§ **GIVEN DATA**
* * * * *

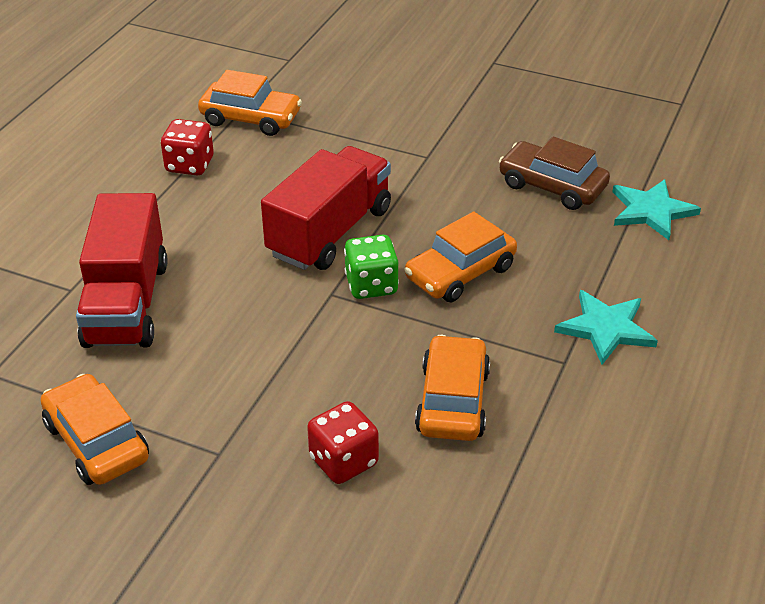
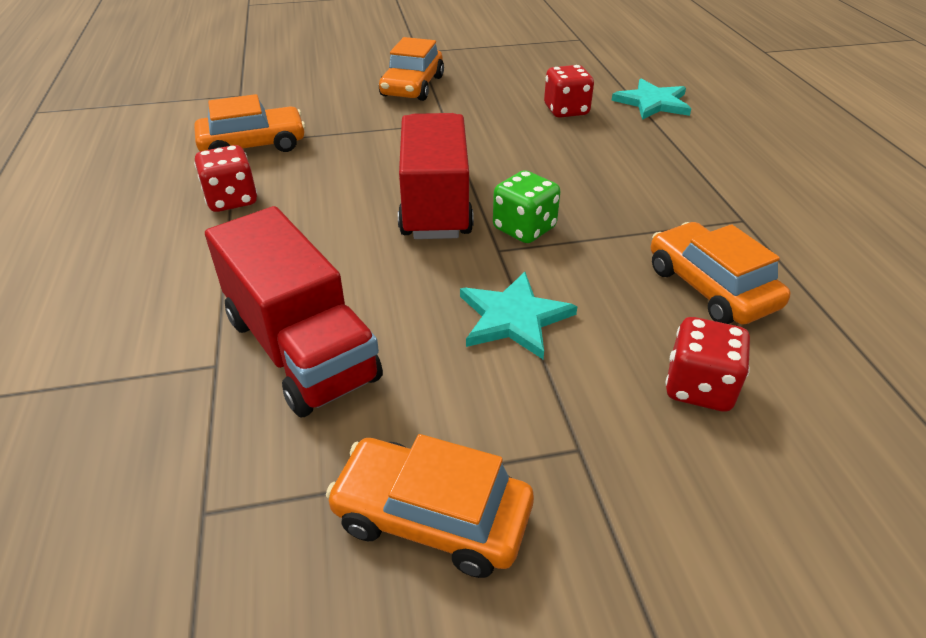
camera: 35 degrees left, 0 degrees up
orange car [405,212,517,302] -> orange car moved to [379,37,444,101]
brown car [499,137,610,210] -> red dice [544,65,594,118]
turquoise star [554,290,658,365] -> turquoise star moved to [460,272,578,359]

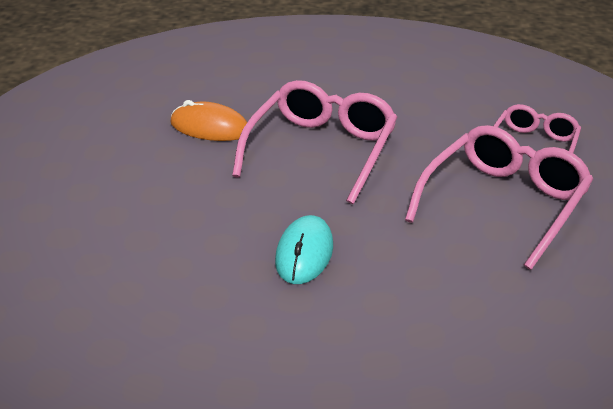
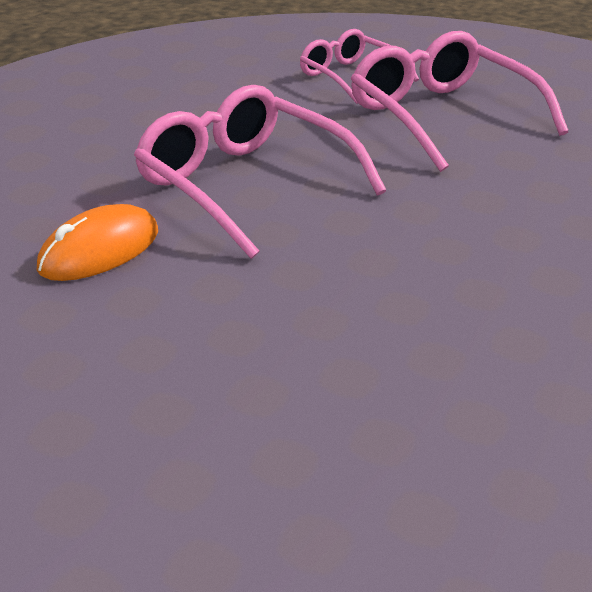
camera: 65 degrees left, 0 degrees up
turquoise mouse [275,215,333,284] -> none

* * * * *

§ **TASK BRIEF**
In the listing, find the line containing "orange car [405,212,517,302]" and repeat it and every later line through the last one, word for word, excluding the pictures.

§ **COMPLETED EXERCISE**
orange car [405,212,517,302] -> orange car moved to [379,37,444,101]
brown car [499,137,610,210] -> red dice [544,65,594,118]
turquoise star [554,290,658,365] -> turquoise star moved to [460,272,578,359]

camera: 65 degrees left, 0 degrees up
turquoise mouse [275,215,333,284] -> none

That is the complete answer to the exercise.